Work item:
Scan the records beneath this line for the line holding "C203: 4.7nF (GND, RESET) -> none" and the line holding "R5: 47k (GND, SIG6) -> 47k (+9V, SIG6)", then transcribe exactly those two and all lines between.

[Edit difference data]
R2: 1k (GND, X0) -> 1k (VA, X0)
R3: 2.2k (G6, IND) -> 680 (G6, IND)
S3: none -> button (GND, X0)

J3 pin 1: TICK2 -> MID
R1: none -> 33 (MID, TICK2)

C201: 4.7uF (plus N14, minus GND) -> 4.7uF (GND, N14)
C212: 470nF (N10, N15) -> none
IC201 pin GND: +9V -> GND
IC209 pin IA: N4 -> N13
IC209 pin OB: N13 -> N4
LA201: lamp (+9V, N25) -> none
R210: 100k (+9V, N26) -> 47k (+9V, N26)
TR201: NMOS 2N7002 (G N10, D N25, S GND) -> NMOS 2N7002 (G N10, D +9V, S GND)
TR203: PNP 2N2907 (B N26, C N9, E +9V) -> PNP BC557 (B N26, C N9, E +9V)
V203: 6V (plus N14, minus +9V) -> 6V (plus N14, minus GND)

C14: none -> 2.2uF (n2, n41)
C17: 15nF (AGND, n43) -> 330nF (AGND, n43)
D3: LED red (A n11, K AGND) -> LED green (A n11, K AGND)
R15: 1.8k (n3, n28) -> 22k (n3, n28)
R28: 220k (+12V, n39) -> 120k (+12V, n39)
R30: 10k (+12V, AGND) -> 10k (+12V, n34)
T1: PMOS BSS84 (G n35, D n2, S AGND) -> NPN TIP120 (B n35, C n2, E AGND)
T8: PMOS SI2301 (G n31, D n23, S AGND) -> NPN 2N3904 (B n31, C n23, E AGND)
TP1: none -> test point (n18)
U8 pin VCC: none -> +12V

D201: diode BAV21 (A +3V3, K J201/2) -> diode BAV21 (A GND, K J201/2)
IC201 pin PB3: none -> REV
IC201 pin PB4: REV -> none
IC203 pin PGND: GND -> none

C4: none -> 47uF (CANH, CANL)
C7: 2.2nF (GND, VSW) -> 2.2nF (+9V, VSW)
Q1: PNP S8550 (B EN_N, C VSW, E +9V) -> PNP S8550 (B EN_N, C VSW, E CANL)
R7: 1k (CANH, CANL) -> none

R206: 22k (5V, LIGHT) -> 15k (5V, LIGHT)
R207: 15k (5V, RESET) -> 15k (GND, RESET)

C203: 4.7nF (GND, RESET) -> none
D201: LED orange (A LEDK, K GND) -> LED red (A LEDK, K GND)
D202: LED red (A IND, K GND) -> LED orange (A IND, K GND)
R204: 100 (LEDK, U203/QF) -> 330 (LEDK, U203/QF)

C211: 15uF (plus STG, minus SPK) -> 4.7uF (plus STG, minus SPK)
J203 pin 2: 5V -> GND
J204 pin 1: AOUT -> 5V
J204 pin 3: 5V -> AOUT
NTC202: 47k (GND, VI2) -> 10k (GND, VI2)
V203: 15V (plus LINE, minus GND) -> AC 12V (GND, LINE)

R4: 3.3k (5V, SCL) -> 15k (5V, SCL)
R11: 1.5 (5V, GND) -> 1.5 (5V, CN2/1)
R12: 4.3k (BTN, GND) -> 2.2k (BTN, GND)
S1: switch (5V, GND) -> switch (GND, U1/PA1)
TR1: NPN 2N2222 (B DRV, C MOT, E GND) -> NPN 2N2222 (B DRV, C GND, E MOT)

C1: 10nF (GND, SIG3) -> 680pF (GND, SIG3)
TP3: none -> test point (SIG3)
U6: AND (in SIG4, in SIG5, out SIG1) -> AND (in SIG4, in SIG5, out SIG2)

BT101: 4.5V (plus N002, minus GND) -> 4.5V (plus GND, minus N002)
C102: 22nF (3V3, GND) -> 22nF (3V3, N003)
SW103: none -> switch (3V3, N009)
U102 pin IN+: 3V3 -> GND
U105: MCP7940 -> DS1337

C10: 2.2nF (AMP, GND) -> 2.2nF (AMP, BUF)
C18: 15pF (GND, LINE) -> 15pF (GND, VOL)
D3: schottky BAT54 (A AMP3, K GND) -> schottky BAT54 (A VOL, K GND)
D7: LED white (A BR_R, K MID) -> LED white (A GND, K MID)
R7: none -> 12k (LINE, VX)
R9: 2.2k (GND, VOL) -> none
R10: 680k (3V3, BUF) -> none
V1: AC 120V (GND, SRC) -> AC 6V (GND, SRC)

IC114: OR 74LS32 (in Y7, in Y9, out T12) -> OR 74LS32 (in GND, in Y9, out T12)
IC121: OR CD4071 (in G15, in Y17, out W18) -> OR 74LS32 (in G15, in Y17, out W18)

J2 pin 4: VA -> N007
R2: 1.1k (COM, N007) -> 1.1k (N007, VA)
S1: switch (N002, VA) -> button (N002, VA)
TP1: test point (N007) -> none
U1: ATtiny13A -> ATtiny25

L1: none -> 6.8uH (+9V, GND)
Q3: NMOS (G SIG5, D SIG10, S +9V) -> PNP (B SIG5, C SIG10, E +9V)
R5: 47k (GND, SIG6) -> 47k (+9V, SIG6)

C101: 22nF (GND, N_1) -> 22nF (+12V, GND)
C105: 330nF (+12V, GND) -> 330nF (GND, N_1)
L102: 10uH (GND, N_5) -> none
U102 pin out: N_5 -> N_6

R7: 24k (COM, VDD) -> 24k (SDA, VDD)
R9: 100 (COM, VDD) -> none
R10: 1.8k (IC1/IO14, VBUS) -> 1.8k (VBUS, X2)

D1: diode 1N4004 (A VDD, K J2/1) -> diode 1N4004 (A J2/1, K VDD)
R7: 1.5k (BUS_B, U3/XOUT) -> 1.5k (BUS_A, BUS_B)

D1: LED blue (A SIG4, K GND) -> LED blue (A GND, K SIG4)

Answer space:
C203: 4.7nF (GND, RESET) -> none
D201: LED orange (A LEDK, K GND) -> LED red (A LEDK, K GND)
D202: LED red (A IND, K GND) -> LED orange (A IND, K GND)
R204: 100 (LEDK, U203/QF) -> 330 (LEDK, U203/QF)

C211: 15uF (plus STG, minus SPK) -> 4.7uF (plus STG, minus SPK)
J203 pin 2: 5V -> GND
J204 pin 1: AOUT -> 5V
J204 pin 3: 5V -> AOUT
NTC202: 47k (GND, VI2) -> 10k (GND, VI2)
V203: 15V (plus LINE, minus GND) -> AC 12V (GND, LINE)

R4: 3.3k (5V, SCL) -> 15k (5V, SCL)
R11: 1.5 (5V, GND) -> 1.5 (5V, CN2/1)
R12: 4.3k (BTN, GND) -> 2.2k (BTN, GND)
S1: switch (5V, GND) -> switch (GND, U1/PA1)
TR1: NPN 2N2222 (B DRV, C MOT, E GND) -> NPN 2N2222 (B DRV, C GND, E MOT)

C1: 10nF (GND, SIG3) -> 680pF (GND, SIG3)
TP3: none -> test point (SIG3)
U6: AND (in SIG4, in SIG5, out SIG1) -> AND (in SIG4, in SIG5, out SIG2)

BT101: 4.5V (plus N002, minus GND) -> 4.5V (plus GND, minus N002)
C102: 22nF (3V3, GND) -> 22nF (3V3, N003)
SW103: none -> switch (3V3, N009)
U102 pin IN+: 3V3 -> GND
U105: MCP7940 -> DS1337

C10: 2.2nF (AMP, GND) -> 2.2nF (AMP, BUF)
C18: 15pF (GND, LINE) -> 15pF (GND, VOL)
D3: schottky BAT54 (A AMP3, K GND) -> schottky BAT54 (A VOL, K GND)
D7: LED white (A BR_R, K MID) -> LED white (A GND, K MID)
R7: none -> 12k (LINE, VX)
R9: 2.2k (GND, VOL) -> none
R10: 680k (3V3, BUF) -> none
V1: AC 120V (GND, SRC) -> AC 6V (GND, SRC)

IC114: OR 74LS32 (in Y7, in Y9, out T12) -> OR 74LS32 (in GND, in Y9, out T12)
IC121: OR CD4071 (in G15, in Y17, out W18) -> OR 74LS32 (in G15, in Y17, out W18)

J2 pin 4: VA -> N007
R2: 1.1k (COM, N007) -> 1.1k (N007, VA)
S1: switch (N002, VA) -> button (N002, VA)
TP1: test point (N007) -> none
U1: ATtiny13A -> ATtiny25

L1: none -> 6.8uH (+9V, GND)
Q3: NMOS (G SIG5, D SIG10, S +9V) -> PNP (B SIG5, C SIG10, E +9V)
R5: 47k (GND, SIG6) -> 47k (+9V, SIG6)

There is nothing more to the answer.